## YOUR OBJECTIVE
Write back every entry exactly as it reads, with the pictures left behind.

## SUPPLIED RECORDS
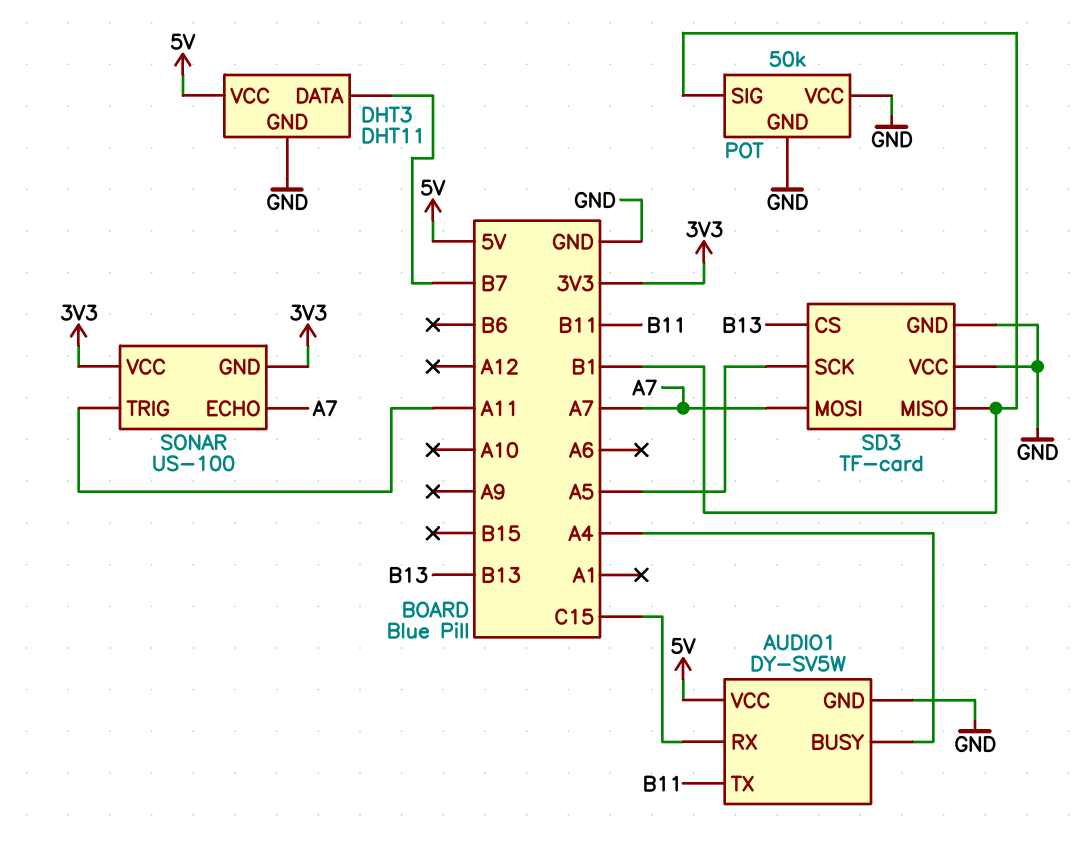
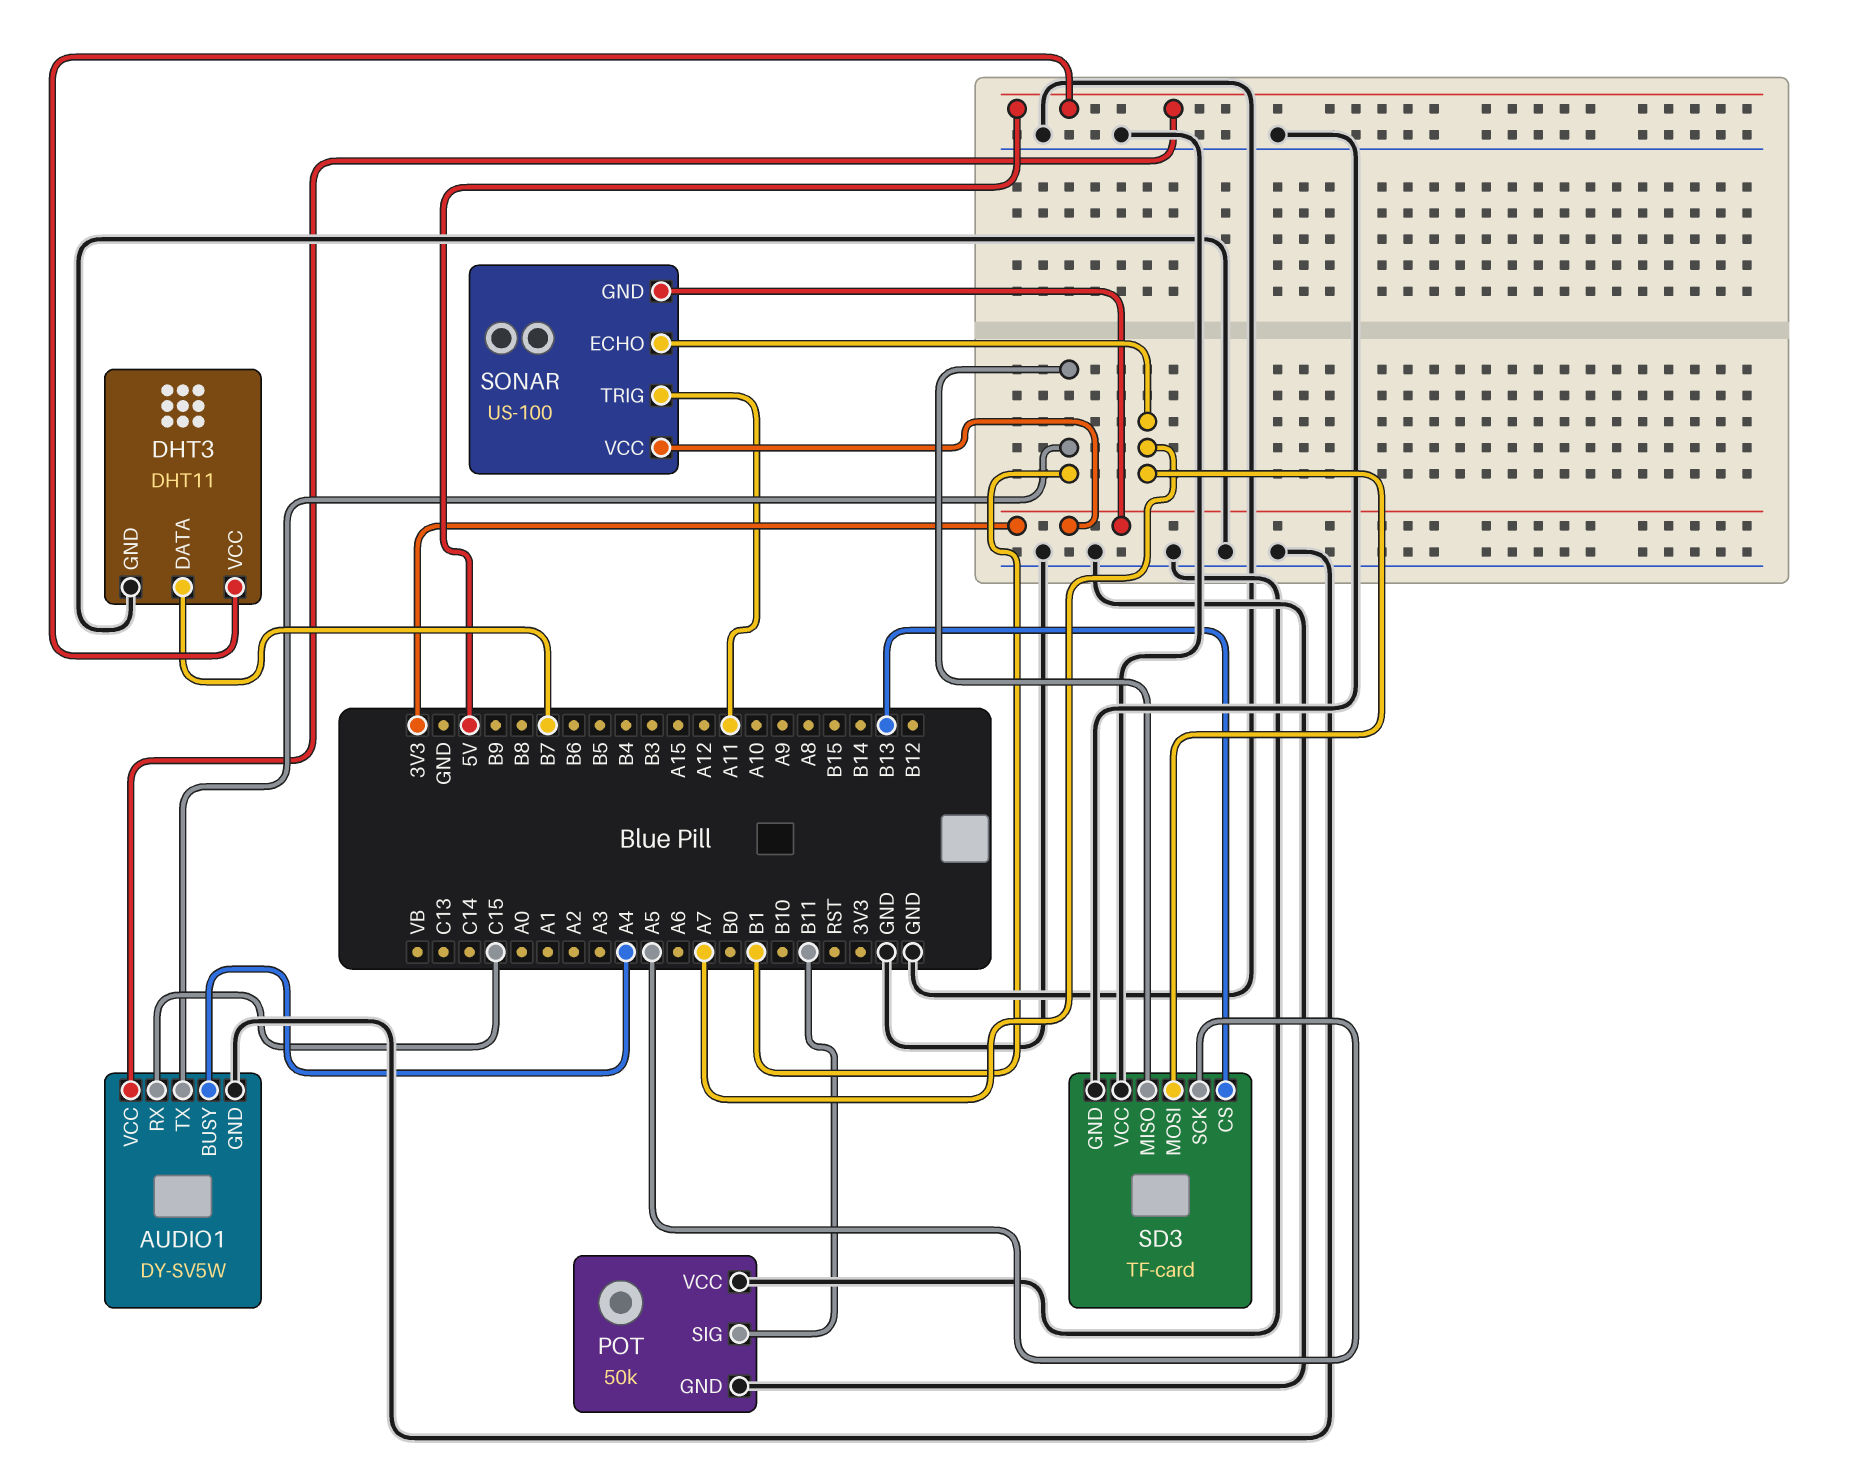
AUDIO1 pin TX: B11 -> B1
POT pin SIG: B1 -> B11

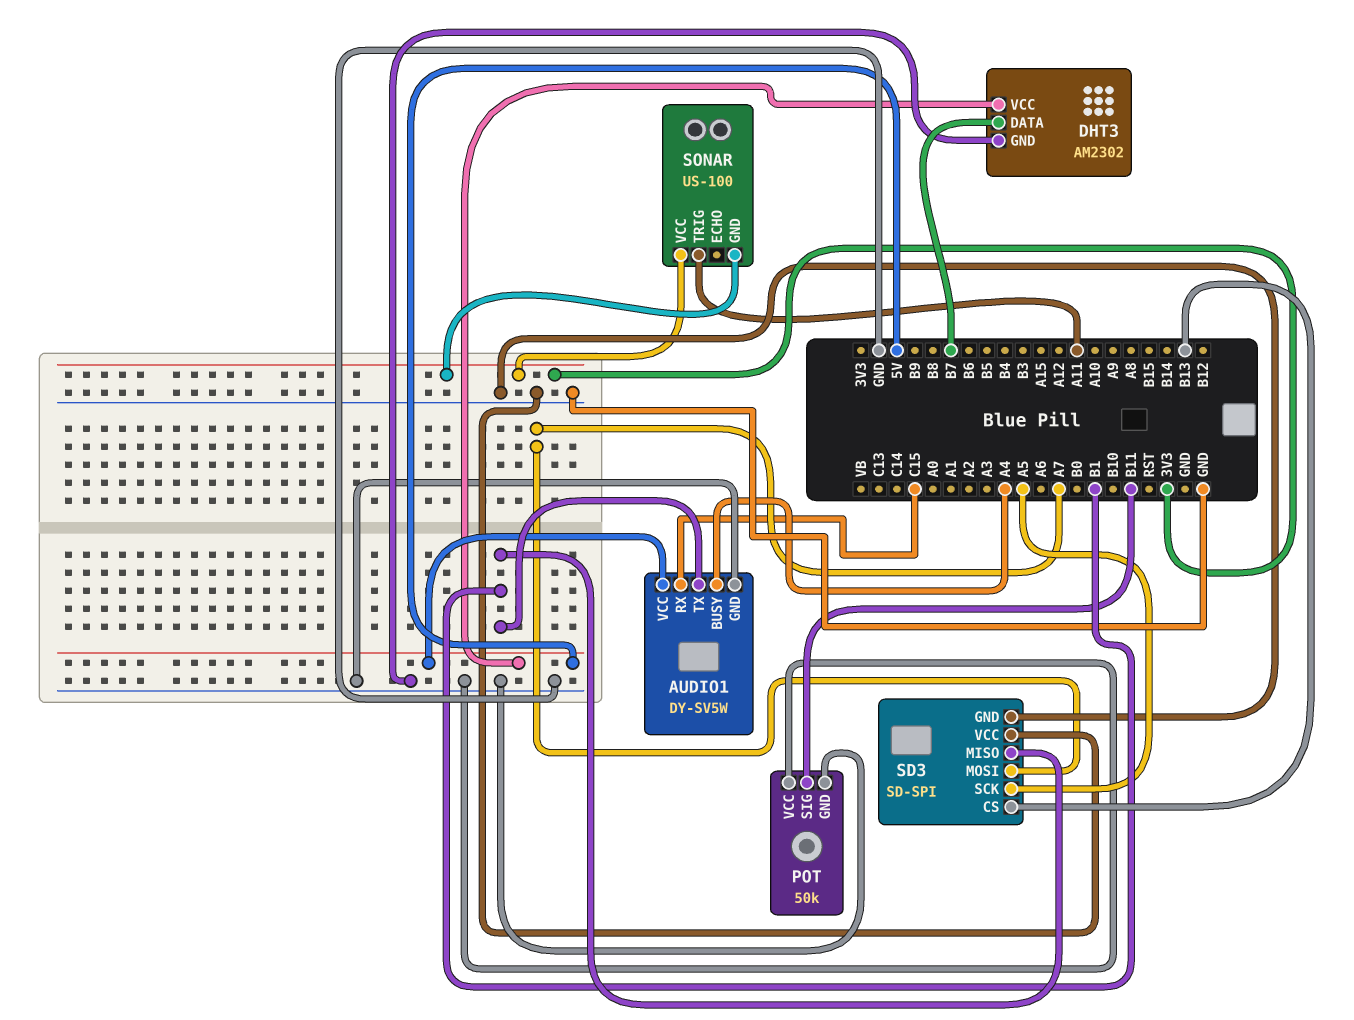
DHT3: DHT11 -> AM2302
SD3: TF-card -> SD-SPI
SONAR pin ECHO: A7 -> none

## SOLUTION BELOW
AUDIO1 pin TX: B11 -> B1
POT pin SIG: B1 -> B11

DHT3: DHT11 -> AM2302
SD3: TF-card -> SD-SPI
SONAR pin ECHO: A7 -> none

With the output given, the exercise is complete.